Take the material below and output exactly the run of lines from the one containing "moved,brown marker,<278 176" down to the one containing "added,,,black tape,<476 168", with both included.

▸ PROVIDED DATA
◇ ◇ ◇ ◇ ◇ ◇ ◇

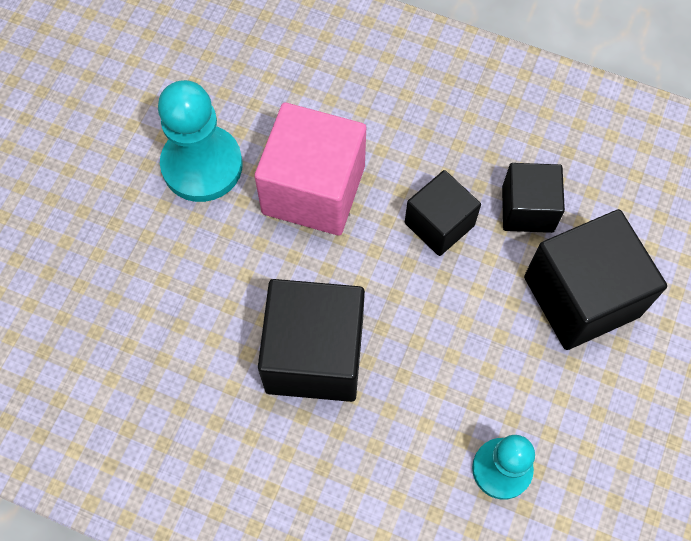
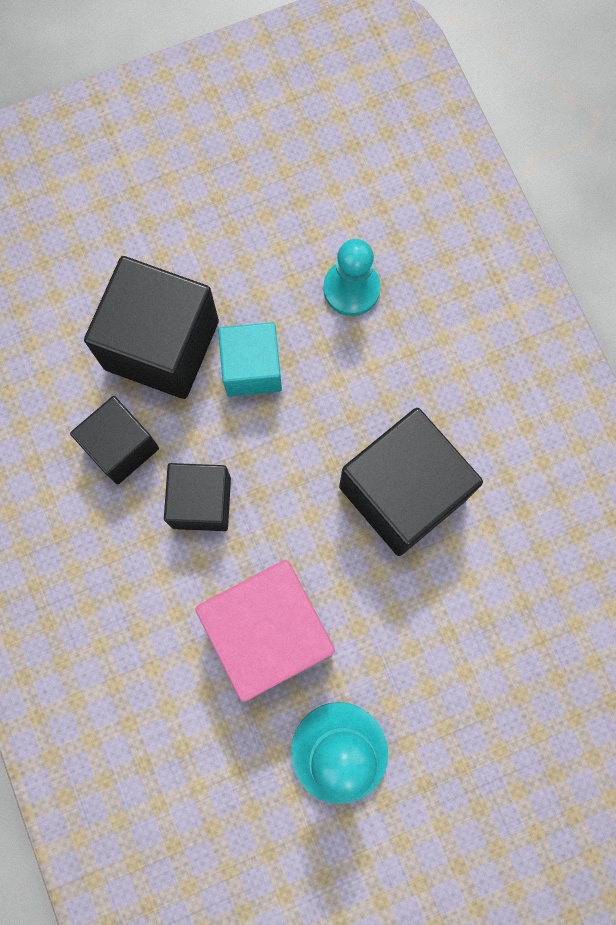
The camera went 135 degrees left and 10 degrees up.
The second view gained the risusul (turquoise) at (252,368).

◇ ◇ ◇ ◇ ◇ ◇ ◇

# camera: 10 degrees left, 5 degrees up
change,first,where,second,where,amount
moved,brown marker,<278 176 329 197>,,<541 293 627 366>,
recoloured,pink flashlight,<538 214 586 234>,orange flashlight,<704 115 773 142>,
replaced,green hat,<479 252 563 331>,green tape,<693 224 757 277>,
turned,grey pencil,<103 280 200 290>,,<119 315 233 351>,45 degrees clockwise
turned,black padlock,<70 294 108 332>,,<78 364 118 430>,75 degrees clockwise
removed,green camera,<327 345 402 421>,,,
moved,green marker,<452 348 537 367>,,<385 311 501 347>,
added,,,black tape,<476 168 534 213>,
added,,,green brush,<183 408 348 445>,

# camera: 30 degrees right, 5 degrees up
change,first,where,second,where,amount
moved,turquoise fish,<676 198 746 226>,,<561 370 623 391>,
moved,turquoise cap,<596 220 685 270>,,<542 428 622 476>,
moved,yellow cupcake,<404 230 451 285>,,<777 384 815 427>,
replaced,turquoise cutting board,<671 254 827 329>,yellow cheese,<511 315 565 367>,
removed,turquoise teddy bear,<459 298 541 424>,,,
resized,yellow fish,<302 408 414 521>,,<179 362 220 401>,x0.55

◇ ◇ ◇ ◇ ◇ ◇ ◇

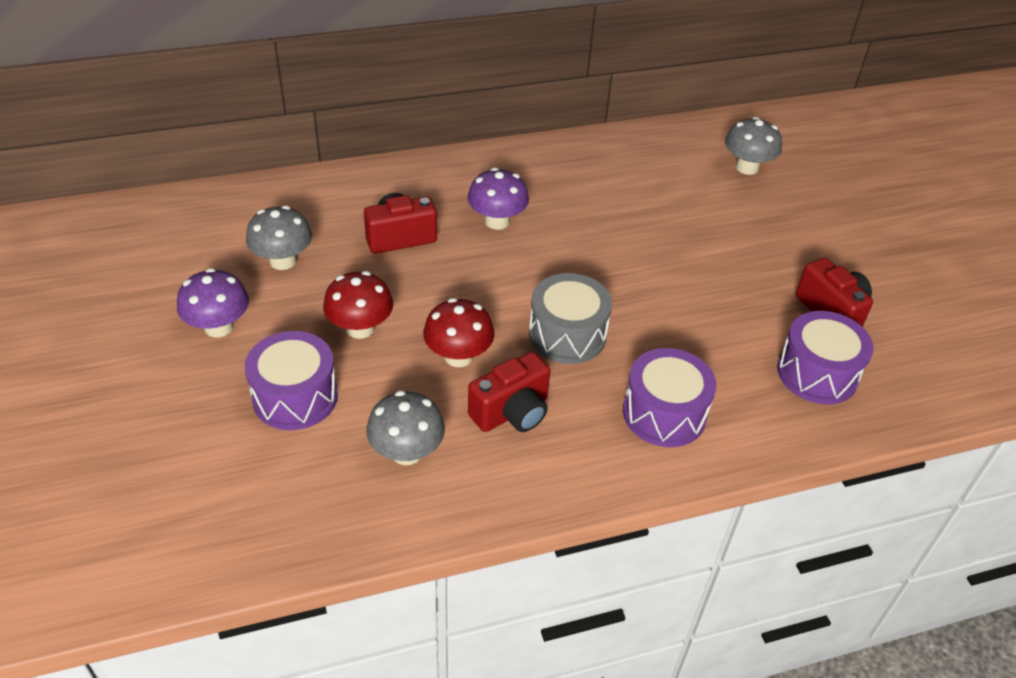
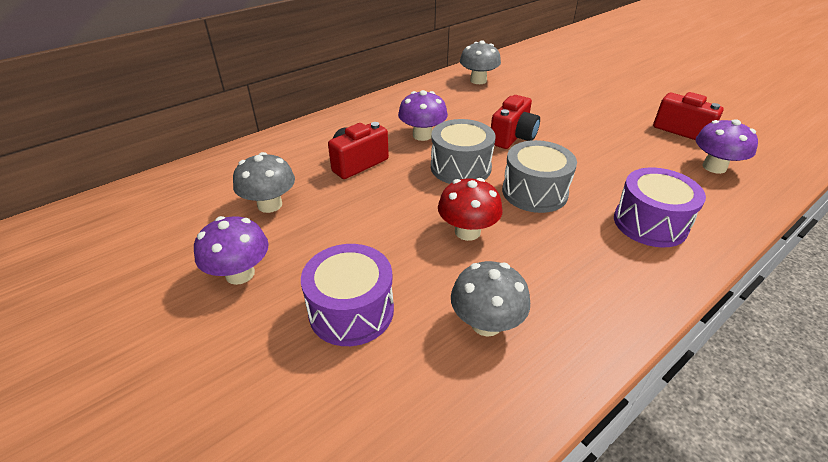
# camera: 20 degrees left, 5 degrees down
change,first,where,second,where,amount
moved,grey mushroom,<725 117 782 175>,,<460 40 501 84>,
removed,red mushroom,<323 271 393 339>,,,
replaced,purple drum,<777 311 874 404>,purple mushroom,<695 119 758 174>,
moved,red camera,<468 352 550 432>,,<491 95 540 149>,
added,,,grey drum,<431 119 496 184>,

◇ ◇ ◇ ◇ ◇ ◇ ◇

▸ TASK RESPONSE
moved,brown marker,<278 176 329 197>,,<541 293 627 366>,
recoloured,pink flashlight,<538 214 586 234>,orange flashlight,<704 115 773 142>,
replaced,green hat,<479 252 563 331>,green tape,<693 224 757 277>,
turned,grey pencil,<103 280 200 290>,,<119 315 233 351>,45 degrees clockwise
turned,black padlock,<70 294 108 332>,,<78 364 118 430>,75 degrees clockwise
removed,green camera,<327 345 402 421>,,,
moved,green marker,<452 348 537 367>,,<385 311 501 347>,
added,,,black tape,<476 168 534 213>,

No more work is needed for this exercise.